*Given data*.

# # #

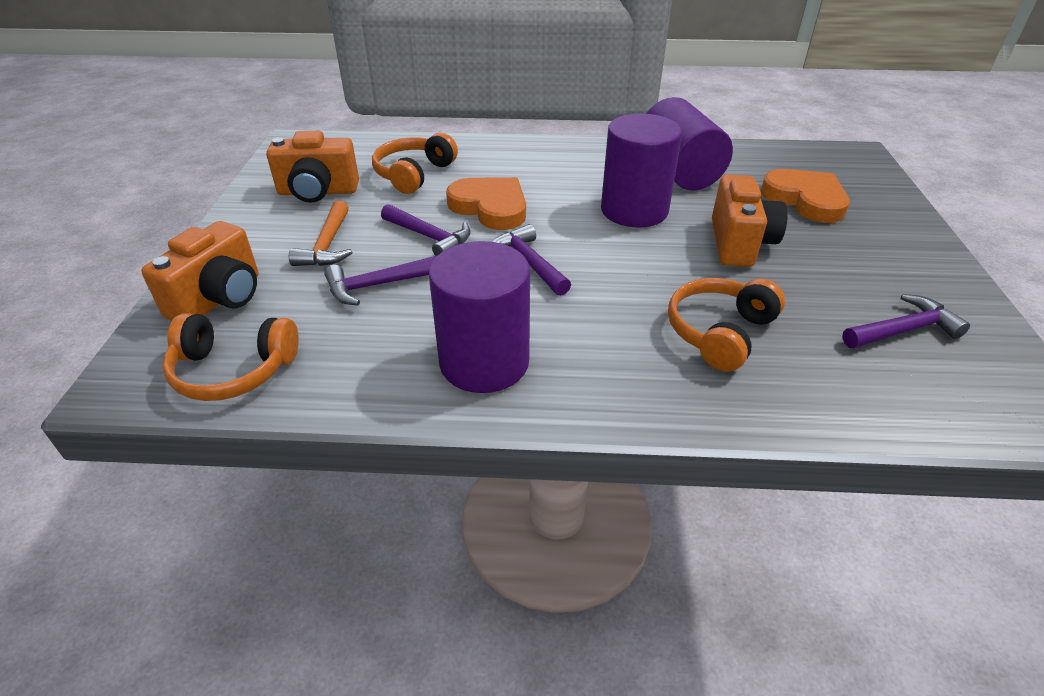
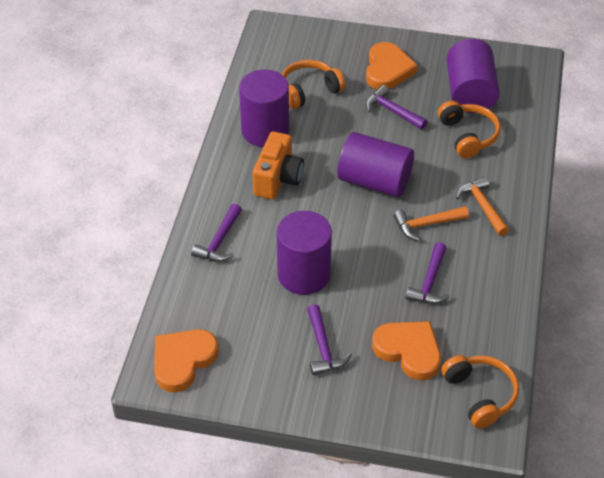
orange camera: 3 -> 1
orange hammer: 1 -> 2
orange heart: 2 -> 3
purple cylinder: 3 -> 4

# # #

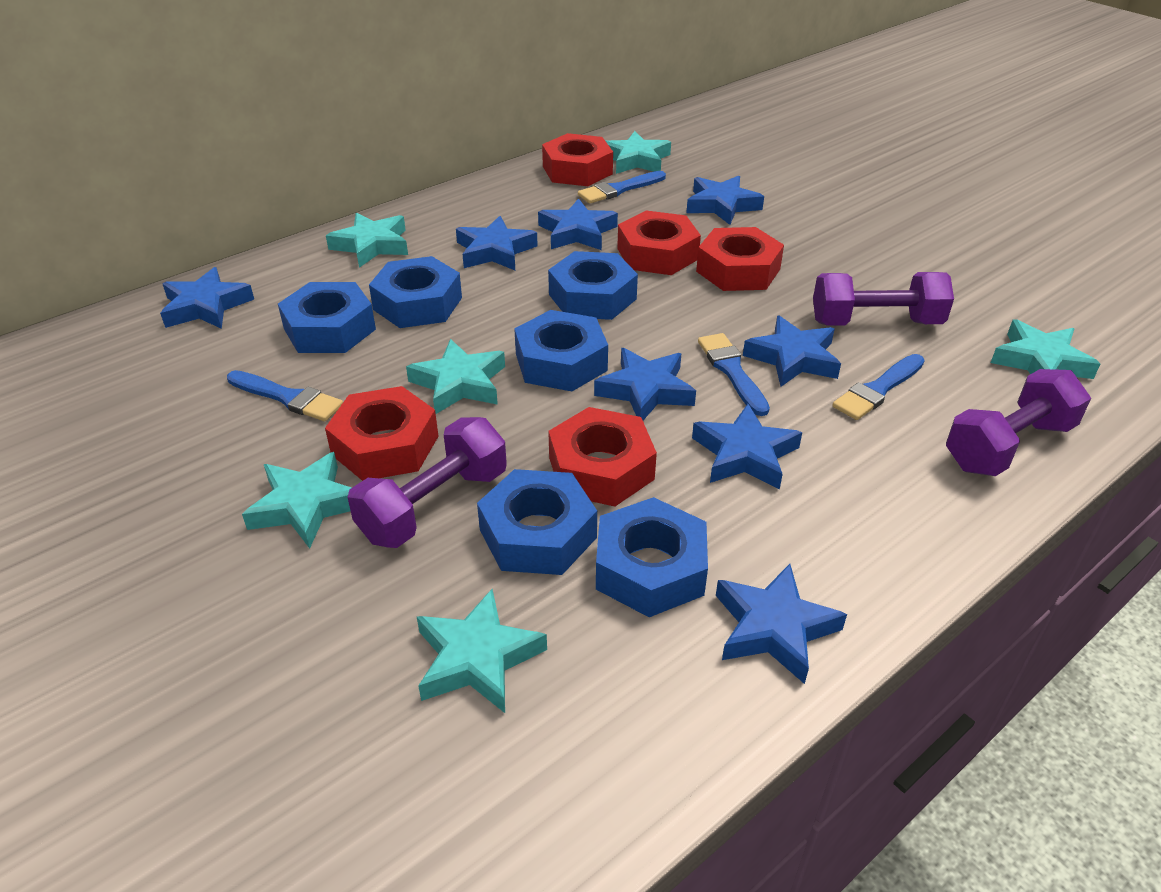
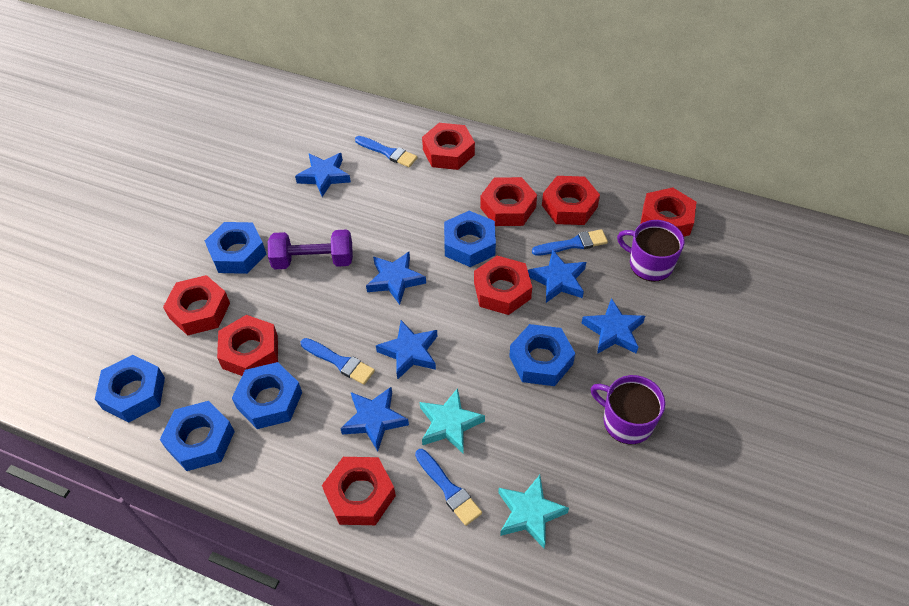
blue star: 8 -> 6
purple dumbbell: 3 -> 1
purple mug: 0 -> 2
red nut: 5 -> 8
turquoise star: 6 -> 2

# # #

What is asked for is an exact copy of the lines above from the one containing "purple dumbbell: 3 -> 1" through the one containing "turquoise star: 6 -> 2", and only those.

purple dumbbell: 3 -> 1
purple mug: 0 -> 2
red nut: 5 -> 8
turquoise star: 6 -> 2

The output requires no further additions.